DATA PROVIDED
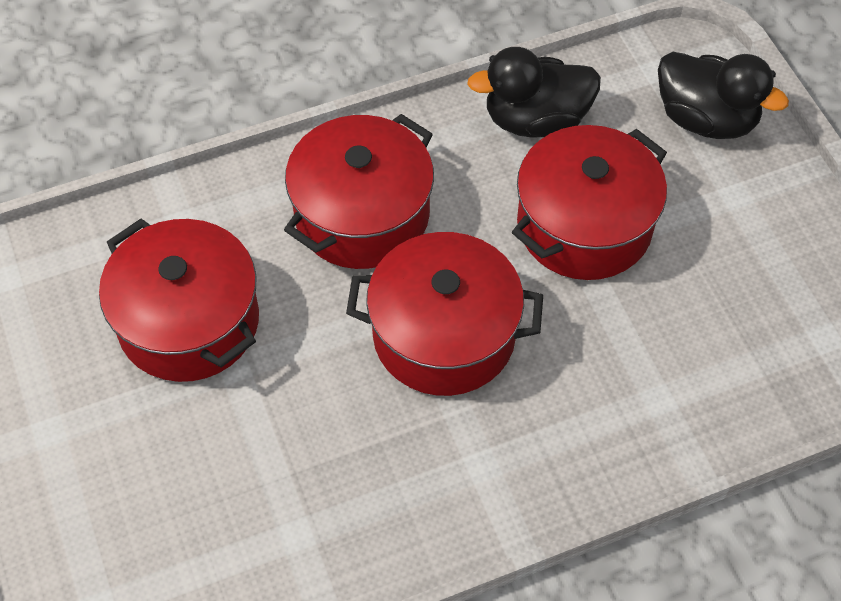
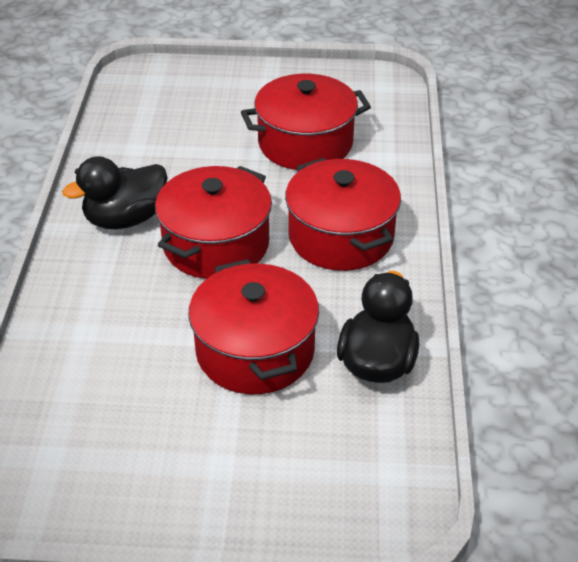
camera: 115 degrees right, 15 degrees down
black duck [658,52,789,139] -> black duck moved to [62,156,168,229]

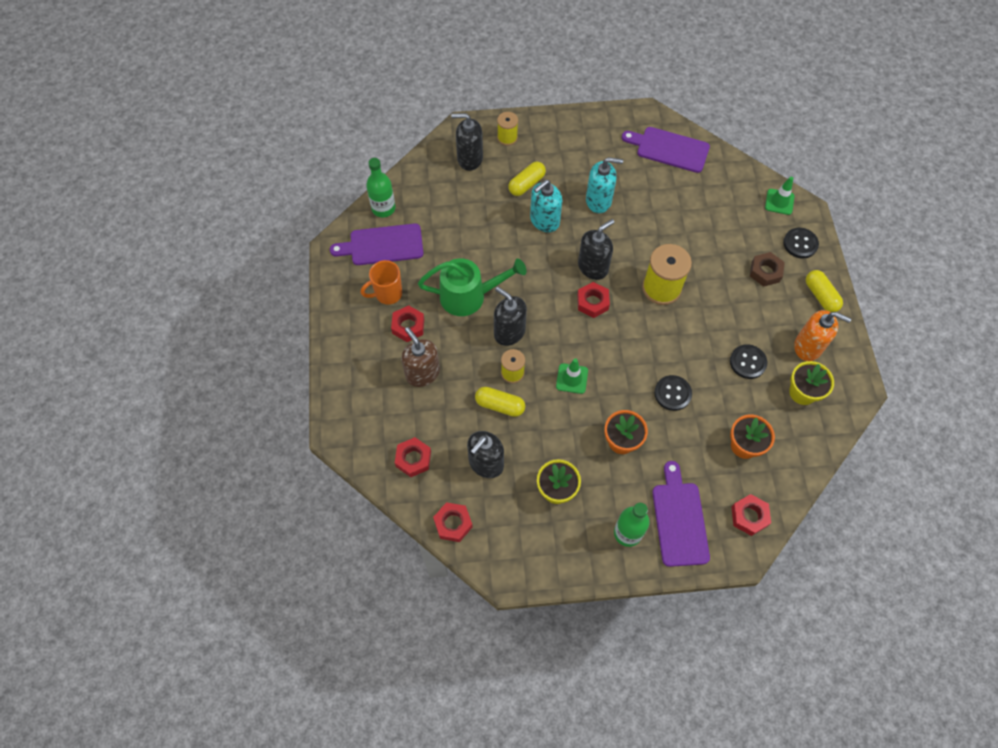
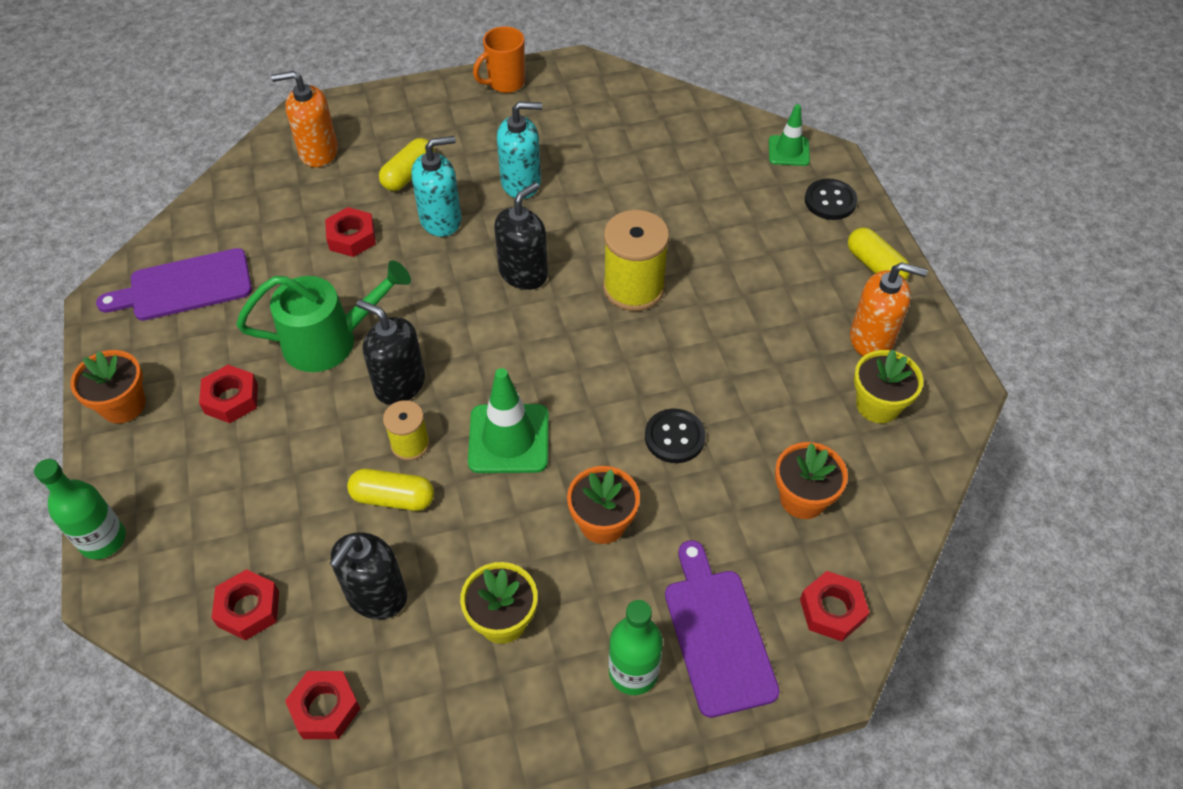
camera: 10 degrees left, 10 degrees down
orange mug [361,260,402,305] -> orange mug moved to [473,26,525,93]
green bottle [366,158,396,217] -> green bottle moved to [34,459,126,559]
brown soap dispenser [401,327,440,387] -> none
black soap dispenser [451,113,483,171] -> orange soap dispenser [271,71,338,167]
yellow spool [497,112,518,146] -> none
turquoise soap dispenser [530,180,562,233] -> turquoise soap dispenser turned 150 degrees counterclockwise [411,136,461,237]
green traffic cone [556,358,588,394] -> green traffic cone [468,368,549,473], size x1.61
red nut [577,282,610,318] -> red nut moved to [325,207,376,257]
purple cutting board [622,127,710,173] -> none
black button [730,344,767,379] -> none
brown nut [750,252,785,287] -> none
none -> orange flower pot [70,350,146,423]

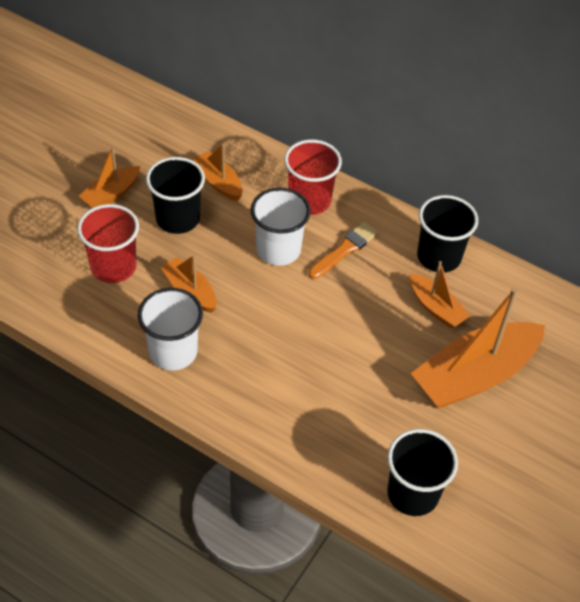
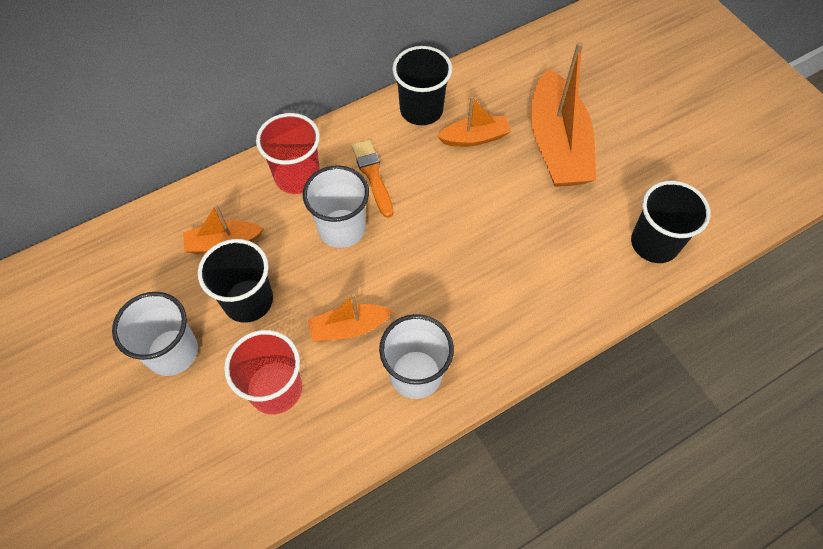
camera: 60 degrees left, 10 degrees up
orange boat [79,147,140,208] -> white cup [112,292,198,376]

WHAT YOU NEED TO DO
The word "camera" may turn up on some lines of these records; say how many, with no other words.

RESPONSE TO THIS TASK
3